Image change detection data
═══

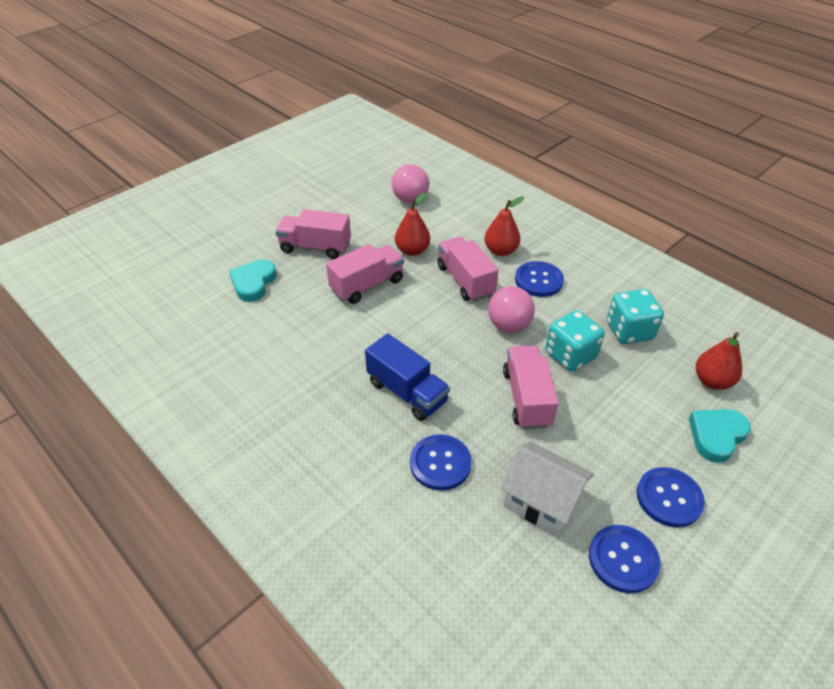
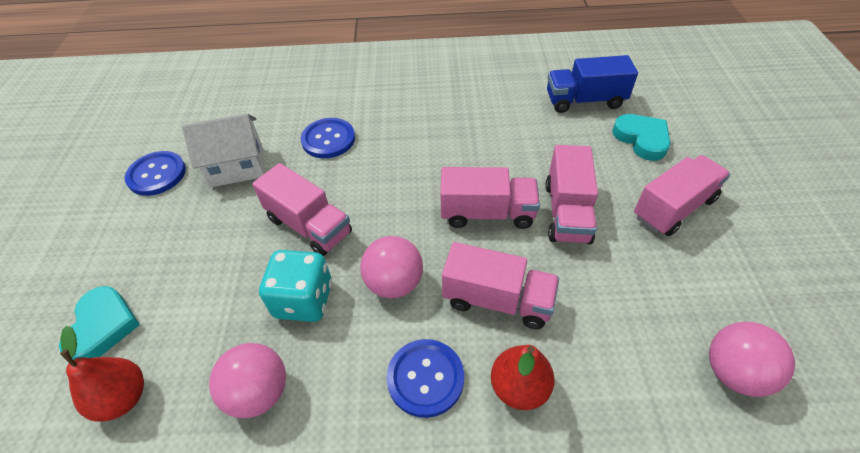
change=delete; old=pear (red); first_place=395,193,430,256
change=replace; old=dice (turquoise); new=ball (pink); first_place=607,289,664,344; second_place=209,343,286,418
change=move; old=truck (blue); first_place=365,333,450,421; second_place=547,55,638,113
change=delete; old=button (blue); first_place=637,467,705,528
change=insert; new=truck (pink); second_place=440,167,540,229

═══

The copy must reproduce every entry exactly while excluding all pictures.

→ **Solution**
change=delete; old=pear (red); first_place=395,193,430,256
change=replace; old=dice (turquoise); new=ball (pink); first_place=607,289,664,344; second_place=209,343,286,418
change=move; old=truck (blue); first_place=365,333,450,421; second_place=547,55,638,113
change=delete; old=button (blue); first_place=637,467,705,528
change=insert; new=truck (pink); second_place=440,167,540,229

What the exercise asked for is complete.